**Excerpted records**
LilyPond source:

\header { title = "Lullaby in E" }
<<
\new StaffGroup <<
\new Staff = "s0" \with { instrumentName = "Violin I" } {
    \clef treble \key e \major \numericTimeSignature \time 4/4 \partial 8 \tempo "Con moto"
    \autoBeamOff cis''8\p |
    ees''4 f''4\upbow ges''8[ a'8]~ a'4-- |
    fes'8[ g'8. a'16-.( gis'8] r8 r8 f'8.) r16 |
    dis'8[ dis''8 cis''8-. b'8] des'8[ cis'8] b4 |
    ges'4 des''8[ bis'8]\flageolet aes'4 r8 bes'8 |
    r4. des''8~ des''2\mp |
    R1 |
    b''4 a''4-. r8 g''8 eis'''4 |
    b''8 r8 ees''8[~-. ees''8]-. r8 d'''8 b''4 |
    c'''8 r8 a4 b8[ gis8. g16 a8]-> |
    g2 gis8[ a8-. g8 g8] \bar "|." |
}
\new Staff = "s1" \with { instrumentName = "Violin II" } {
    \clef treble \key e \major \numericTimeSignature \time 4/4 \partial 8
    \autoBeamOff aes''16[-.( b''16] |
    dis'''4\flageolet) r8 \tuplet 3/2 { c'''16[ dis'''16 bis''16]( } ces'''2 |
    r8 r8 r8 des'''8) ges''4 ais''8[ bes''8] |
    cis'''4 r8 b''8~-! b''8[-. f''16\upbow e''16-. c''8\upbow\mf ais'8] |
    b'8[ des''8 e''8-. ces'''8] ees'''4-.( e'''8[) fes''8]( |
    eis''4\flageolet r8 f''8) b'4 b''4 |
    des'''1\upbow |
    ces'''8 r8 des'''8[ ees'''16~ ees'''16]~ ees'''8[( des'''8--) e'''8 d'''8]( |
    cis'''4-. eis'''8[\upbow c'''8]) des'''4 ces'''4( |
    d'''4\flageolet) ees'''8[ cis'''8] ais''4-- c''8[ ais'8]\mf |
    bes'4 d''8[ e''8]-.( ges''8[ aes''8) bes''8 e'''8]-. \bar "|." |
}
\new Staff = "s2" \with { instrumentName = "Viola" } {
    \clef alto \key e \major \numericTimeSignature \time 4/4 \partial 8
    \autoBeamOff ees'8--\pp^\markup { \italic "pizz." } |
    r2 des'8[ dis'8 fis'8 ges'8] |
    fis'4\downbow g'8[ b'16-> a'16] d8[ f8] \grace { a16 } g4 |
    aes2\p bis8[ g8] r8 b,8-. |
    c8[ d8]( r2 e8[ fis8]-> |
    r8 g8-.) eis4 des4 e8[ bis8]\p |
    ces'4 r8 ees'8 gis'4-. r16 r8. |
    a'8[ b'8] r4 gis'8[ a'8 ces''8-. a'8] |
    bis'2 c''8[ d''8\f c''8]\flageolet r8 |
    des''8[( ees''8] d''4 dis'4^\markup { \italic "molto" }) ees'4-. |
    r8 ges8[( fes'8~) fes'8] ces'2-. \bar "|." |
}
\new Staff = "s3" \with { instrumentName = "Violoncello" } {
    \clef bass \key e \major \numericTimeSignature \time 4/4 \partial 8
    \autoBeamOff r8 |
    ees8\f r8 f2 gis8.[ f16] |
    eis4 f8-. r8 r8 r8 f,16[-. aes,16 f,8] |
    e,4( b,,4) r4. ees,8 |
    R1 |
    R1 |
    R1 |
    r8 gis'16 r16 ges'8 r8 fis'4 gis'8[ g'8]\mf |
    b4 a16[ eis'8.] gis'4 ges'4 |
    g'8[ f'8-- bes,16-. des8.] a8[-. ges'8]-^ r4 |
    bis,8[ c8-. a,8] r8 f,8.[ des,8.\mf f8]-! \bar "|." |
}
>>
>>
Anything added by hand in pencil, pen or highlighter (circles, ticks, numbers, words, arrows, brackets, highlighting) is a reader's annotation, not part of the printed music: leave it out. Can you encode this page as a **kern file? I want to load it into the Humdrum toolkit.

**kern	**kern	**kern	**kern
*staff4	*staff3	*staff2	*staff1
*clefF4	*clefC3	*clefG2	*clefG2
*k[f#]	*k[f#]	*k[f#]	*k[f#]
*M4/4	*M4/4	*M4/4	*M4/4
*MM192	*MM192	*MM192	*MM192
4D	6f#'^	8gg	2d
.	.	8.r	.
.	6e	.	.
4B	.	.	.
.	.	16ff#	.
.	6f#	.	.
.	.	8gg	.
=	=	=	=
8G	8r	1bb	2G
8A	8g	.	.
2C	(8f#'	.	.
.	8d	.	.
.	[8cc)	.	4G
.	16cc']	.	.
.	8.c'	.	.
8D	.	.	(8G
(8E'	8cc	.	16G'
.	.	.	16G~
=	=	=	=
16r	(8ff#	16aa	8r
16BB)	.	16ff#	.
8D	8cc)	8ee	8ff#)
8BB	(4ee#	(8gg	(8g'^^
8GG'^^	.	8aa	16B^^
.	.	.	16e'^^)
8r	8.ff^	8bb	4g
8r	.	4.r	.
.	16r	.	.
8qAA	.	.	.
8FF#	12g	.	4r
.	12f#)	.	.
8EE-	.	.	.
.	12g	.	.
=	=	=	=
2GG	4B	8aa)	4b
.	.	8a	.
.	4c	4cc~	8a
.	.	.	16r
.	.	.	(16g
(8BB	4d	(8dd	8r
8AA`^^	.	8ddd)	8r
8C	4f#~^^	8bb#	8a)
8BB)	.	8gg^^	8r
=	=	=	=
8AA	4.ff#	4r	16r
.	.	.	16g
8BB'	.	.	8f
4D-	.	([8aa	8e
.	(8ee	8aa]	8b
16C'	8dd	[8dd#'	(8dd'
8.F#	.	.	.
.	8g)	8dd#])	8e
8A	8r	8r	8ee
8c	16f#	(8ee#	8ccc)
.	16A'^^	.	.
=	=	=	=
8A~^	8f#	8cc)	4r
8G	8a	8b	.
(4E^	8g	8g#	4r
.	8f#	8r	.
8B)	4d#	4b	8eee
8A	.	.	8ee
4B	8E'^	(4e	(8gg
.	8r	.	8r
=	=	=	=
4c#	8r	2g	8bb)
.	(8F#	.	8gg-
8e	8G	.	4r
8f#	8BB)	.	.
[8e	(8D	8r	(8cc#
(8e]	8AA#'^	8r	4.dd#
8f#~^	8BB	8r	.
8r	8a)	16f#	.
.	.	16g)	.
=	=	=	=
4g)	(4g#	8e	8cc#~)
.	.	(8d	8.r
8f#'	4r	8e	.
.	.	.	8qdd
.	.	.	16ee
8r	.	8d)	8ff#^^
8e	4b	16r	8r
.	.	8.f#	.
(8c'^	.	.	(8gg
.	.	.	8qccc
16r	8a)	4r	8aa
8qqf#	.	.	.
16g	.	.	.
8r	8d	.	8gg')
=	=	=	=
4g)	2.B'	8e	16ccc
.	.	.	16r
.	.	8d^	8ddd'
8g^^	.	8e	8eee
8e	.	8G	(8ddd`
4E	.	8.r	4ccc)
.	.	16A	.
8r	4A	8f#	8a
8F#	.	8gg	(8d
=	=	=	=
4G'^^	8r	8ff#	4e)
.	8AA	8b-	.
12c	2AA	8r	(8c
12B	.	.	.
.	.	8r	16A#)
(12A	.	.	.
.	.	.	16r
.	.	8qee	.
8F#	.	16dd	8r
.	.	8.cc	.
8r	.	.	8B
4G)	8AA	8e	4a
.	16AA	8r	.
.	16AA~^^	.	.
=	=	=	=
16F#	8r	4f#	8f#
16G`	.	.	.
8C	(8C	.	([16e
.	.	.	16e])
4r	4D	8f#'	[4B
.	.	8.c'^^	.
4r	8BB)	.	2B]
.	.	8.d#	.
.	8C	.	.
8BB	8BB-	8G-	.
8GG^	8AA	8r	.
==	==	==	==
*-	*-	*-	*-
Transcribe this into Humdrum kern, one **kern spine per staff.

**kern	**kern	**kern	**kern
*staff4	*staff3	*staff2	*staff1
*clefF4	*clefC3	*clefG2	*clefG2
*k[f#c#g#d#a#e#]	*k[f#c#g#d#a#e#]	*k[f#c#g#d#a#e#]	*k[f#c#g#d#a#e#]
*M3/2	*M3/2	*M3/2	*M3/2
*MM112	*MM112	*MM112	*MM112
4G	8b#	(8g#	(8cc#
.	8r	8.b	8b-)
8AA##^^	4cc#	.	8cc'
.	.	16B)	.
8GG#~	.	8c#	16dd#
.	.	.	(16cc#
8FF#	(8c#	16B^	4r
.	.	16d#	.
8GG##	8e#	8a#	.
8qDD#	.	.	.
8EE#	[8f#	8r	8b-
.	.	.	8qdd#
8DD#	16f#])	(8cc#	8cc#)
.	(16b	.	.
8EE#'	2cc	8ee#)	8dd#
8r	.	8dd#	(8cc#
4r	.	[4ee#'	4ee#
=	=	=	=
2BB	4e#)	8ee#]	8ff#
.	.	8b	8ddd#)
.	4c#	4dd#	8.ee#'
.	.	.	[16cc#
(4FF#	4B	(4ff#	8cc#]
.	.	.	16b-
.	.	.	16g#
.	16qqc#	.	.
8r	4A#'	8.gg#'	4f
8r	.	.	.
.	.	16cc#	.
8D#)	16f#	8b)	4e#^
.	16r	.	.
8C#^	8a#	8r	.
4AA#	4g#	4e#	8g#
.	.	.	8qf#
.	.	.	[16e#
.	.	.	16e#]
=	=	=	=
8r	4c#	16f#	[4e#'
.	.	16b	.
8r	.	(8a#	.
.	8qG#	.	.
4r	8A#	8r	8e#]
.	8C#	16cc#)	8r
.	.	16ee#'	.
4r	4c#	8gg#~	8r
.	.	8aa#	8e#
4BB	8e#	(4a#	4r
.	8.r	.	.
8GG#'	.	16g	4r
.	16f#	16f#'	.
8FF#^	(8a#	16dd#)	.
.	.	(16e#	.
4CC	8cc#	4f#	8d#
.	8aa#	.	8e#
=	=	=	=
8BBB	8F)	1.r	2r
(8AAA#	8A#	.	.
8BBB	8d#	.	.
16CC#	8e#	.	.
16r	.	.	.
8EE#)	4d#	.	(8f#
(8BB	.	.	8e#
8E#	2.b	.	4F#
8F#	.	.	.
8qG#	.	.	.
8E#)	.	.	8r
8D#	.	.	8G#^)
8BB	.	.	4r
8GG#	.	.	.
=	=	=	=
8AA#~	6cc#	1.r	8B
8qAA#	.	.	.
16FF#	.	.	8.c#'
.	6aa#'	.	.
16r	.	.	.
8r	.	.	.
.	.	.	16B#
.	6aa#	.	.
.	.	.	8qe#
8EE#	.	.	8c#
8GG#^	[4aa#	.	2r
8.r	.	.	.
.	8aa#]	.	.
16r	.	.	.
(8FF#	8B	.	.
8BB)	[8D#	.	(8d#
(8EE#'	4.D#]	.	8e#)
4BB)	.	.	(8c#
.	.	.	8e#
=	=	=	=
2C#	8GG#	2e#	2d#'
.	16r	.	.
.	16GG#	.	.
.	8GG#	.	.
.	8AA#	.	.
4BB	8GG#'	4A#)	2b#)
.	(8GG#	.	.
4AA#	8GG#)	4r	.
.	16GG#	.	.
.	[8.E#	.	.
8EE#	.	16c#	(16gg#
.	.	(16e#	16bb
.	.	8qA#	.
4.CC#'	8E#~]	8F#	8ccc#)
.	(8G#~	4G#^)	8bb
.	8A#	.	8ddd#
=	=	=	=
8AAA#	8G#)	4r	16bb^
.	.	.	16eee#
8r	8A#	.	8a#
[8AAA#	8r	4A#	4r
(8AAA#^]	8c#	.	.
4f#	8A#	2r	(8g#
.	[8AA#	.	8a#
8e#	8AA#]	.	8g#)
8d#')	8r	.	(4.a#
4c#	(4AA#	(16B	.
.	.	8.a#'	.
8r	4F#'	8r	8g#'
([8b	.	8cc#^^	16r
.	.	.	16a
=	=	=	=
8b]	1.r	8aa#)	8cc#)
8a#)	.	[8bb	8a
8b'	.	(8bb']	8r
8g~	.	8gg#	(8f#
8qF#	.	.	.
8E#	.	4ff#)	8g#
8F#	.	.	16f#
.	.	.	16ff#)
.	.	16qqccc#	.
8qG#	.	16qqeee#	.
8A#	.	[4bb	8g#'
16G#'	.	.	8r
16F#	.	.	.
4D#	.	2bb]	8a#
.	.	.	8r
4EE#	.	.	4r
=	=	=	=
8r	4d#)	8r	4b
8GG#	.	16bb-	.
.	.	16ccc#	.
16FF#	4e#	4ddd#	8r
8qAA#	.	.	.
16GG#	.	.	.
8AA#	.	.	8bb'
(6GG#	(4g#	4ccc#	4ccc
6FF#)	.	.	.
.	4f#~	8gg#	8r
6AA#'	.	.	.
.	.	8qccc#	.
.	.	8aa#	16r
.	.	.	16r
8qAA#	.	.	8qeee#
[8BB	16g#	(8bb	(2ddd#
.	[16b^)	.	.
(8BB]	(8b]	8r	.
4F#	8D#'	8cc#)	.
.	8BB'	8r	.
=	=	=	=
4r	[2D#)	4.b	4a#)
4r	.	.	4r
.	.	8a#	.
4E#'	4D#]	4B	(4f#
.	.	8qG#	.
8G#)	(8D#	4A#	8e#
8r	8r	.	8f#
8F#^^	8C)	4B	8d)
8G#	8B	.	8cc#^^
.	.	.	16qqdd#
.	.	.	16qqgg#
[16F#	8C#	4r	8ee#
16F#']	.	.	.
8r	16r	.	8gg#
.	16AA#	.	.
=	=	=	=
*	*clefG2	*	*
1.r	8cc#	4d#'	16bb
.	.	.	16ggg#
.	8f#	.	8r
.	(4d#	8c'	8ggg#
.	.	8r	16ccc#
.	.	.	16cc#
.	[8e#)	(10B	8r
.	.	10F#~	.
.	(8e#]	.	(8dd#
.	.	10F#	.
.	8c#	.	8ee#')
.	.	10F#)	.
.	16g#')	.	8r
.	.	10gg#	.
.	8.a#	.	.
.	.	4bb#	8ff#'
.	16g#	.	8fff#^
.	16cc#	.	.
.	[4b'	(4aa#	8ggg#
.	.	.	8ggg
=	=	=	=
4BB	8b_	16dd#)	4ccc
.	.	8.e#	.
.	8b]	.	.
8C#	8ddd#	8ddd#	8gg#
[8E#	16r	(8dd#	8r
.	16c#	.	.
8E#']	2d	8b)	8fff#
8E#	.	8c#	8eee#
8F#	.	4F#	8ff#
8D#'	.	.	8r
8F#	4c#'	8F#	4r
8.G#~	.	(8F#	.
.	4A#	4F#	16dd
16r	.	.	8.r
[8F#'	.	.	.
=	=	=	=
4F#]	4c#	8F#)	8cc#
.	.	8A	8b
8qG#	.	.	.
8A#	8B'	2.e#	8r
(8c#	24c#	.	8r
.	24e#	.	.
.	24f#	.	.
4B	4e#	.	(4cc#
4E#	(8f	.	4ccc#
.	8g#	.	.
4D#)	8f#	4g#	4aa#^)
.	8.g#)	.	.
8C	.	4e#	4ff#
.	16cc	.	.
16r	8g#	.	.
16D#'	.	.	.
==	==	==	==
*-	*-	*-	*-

**Stated exercise**
Please pull out every line of the rows above that contains the string "italic", where uppercase and lowercase letters must match.

**The reply**
    \autoBeamOff ees'8--\pp^\markup { \italic "pizz." } |
    des''8[( ees''8] d''4 dis'4^\markup { \italic "molto" }) ees'4-. |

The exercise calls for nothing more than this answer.